------ Data extracts

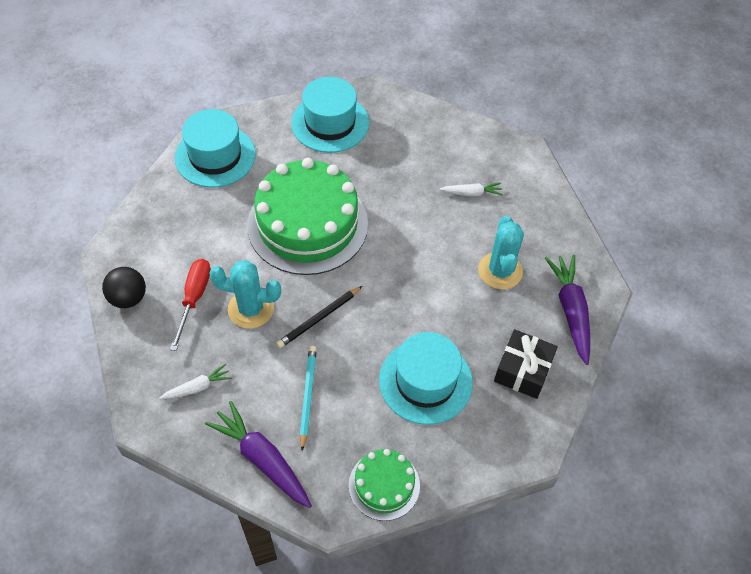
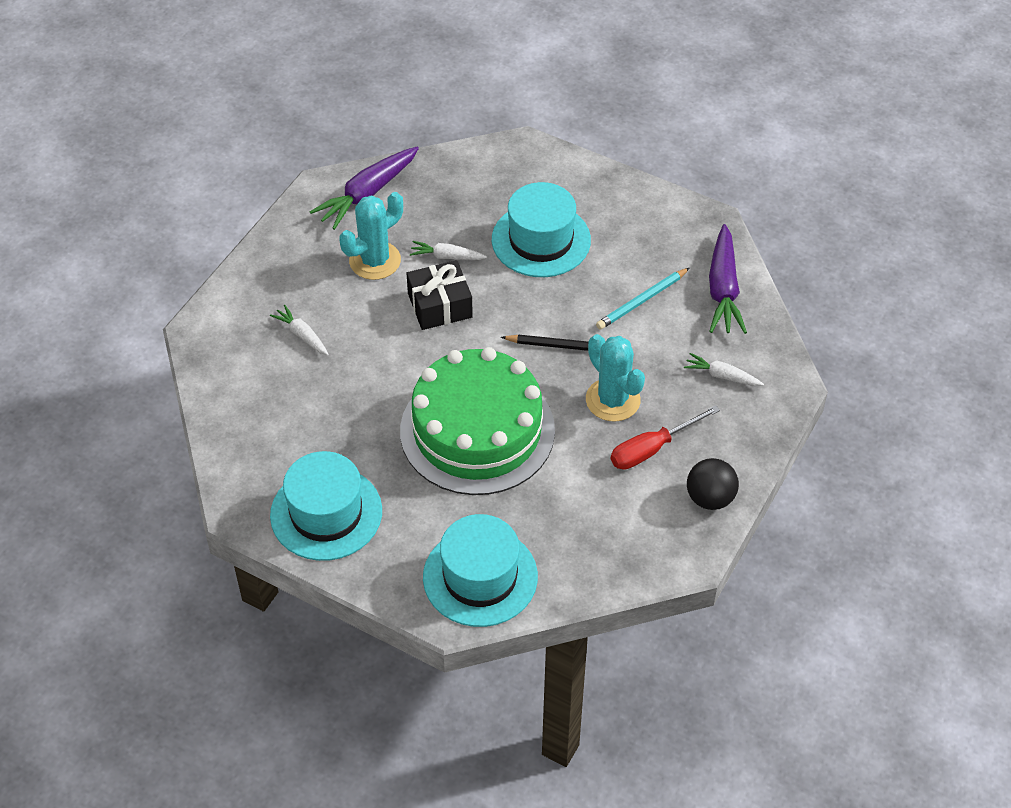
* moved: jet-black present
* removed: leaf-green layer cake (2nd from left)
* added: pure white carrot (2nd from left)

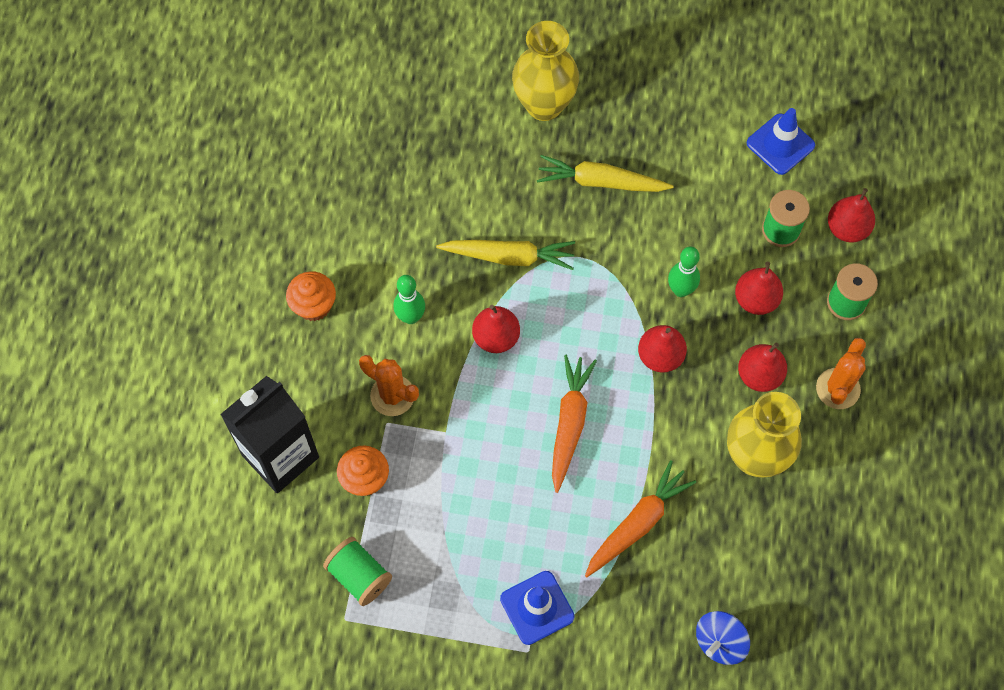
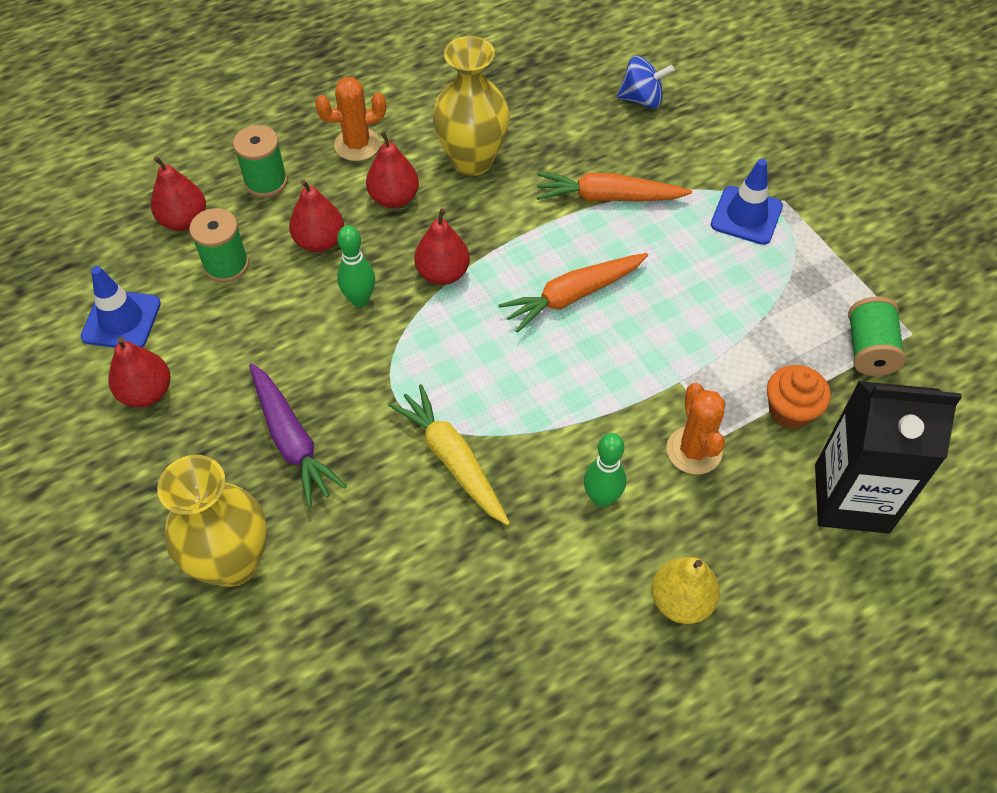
* recoloured: yellow carrot (2nd from left) to royal purple carrot
* replaced: bright orange fairy cake (1st from left) to yellow pear fruit
* moved: scarlet pear fruit (1st from left)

------------

Task brief: Omit the pictures, then set down all the remaining data exactly as given.

Answer section:
* moved: jet-black present
* removed: leaf-green layer cake (2nd from left)
* added: pure white carrot (2nd from left)

* recoloured: yellow carrot (2nd from left) to royal purple carrot
* replaced: bright orange fairy cake (1st from left) to yellow pear fruit
* moved: scarlet pear fruit (1st from left)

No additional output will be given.